Object change descriptions
▬▬▬▬▬▬
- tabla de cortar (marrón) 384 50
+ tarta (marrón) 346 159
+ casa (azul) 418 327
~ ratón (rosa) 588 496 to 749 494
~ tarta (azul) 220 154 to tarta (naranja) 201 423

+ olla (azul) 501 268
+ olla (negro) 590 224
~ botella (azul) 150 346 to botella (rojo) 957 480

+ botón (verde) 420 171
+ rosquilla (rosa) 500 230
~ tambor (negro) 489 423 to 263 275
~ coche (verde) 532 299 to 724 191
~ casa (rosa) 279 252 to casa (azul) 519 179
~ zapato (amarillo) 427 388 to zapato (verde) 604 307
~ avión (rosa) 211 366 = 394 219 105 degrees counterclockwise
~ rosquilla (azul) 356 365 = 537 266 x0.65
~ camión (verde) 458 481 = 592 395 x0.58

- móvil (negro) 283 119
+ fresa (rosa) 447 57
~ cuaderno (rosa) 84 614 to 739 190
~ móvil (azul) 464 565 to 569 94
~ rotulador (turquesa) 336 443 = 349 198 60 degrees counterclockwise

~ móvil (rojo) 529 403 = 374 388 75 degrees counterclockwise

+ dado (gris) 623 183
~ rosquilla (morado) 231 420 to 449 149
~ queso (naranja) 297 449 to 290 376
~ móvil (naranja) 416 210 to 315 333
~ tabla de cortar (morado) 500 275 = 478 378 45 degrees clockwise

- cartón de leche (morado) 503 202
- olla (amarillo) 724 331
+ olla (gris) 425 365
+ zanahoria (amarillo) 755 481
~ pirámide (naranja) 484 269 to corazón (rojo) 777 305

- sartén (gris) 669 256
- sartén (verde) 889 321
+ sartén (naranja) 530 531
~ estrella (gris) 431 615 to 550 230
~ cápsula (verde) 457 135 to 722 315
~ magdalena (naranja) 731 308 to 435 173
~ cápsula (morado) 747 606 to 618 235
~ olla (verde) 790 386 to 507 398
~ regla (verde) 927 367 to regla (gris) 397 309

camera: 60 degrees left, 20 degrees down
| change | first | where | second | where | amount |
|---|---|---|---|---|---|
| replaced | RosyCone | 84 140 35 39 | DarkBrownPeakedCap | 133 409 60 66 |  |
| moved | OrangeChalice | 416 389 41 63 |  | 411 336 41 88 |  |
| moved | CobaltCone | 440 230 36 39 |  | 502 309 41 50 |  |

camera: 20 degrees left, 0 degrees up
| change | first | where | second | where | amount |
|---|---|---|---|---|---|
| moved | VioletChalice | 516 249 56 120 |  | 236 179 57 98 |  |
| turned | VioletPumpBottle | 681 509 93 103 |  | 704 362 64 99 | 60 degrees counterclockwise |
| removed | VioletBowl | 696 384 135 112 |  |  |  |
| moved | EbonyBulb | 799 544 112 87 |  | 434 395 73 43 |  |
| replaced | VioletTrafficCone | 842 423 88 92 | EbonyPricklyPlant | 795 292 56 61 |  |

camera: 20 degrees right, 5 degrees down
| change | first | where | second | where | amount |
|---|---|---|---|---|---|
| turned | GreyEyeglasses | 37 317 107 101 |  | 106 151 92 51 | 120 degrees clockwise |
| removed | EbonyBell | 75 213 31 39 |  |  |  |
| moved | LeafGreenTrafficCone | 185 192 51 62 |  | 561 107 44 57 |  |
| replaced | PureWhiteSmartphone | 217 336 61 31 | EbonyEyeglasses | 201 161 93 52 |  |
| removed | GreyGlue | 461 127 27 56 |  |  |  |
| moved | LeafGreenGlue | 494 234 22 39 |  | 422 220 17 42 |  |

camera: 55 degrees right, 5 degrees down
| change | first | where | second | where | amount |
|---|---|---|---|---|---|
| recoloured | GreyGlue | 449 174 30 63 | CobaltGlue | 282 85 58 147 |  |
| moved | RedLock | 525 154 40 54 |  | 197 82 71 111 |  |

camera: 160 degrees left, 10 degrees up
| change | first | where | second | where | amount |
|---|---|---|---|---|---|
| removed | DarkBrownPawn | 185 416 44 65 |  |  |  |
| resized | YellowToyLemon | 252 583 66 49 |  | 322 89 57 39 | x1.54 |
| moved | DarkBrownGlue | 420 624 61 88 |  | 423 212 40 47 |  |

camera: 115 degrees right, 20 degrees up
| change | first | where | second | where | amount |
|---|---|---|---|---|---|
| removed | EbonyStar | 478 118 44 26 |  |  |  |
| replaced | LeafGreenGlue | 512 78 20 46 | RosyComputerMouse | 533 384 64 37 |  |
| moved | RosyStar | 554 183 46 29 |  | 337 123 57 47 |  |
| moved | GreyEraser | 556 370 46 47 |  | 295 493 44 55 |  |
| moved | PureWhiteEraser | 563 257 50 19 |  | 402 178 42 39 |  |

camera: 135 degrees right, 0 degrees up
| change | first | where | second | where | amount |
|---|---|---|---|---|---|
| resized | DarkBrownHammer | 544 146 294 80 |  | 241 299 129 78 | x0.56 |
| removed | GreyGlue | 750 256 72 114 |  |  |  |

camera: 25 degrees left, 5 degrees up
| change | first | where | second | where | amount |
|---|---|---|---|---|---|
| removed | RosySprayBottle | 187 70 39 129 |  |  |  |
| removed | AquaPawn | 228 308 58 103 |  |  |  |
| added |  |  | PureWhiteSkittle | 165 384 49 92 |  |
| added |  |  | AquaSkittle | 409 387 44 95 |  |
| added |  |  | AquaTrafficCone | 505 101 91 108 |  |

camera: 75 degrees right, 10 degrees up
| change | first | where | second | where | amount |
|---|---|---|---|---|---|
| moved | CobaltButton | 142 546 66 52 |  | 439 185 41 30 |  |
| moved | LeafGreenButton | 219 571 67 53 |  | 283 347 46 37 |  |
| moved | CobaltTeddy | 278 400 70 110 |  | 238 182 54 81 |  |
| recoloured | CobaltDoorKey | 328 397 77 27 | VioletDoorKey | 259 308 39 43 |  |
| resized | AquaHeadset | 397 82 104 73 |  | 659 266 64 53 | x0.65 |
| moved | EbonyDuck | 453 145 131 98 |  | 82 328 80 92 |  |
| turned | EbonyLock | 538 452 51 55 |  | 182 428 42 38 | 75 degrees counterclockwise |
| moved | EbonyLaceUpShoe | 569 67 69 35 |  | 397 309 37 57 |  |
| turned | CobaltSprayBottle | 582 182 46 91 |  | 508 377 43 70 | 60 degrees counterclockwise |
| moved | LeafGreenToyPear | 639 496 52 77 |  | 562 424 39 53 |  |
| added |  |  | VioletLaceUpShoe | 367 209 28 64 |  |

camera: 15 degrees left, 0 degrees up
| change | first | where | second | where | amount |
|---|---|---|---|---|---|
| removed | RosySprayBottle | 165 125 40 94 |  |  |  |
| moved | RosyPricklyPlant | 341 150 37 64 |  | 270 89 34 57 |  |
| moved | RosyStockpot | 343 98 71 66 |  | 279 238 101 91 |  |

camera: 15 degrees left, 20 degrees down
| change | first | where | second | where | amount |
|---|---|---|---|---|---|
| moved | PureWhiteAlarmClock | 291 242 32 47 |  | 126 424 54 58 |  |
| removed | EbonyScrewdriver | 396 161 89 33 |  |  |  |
▬▬▬▬▬▬
- [Work required] What lines of the data include the word "marrón"? Copy each of them.

- [Exercise solution]
- tabla de cortar (marrón) 384 50
+ tarta (marrón) 346 159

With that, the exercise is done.